Requirement: Please write out only the lines running from the one with "MIC pin OUT: GP28 -> GP13" through the last line of the listing, each exactly as given.

Given records:
::::::
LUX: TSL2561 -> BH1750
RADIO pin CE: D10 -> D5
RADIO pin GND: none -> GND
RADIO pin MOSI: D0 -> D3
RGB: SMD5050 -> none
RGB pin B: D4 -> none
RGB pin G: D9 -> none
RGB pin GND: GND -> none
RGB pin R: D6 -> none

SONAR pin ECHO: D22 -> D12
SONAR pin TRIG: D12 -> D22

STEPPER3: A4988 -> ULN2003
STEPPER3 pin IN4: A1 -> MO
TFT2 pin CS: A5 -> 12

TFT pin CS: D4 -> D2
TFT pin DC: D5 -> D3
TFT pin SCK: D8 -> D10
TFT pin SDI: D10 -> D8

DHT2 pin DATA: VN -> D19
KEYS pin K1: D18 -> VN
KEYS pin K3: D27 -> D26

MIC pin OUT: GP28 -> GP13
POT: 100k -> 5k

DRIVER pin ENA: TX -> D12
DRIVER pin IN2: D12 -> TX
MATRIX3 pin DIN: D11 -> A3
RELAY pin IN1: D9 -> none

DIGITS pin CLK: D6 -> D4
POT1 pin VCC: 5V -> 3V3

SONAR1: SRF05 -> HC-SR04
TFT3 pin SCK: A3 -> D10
::::::
Exercise response:
MIC pin OUT: GP28 -> GP13
POT: 100k -> 5k

DRIVER pin ENA: TX -> D12
DRIVER pin IN2: D12 -> TX
MATRIX3 pin DIN: D11 -> A3
RELAY pin IN1: D9 -> none

DIGITS pin CLK: D6 -> D4
POT1 pin VCC: 5V -> 3V3

SONAR1: SRF05 -> HC-SR04
TFT3 pin SCK: A3 -> D10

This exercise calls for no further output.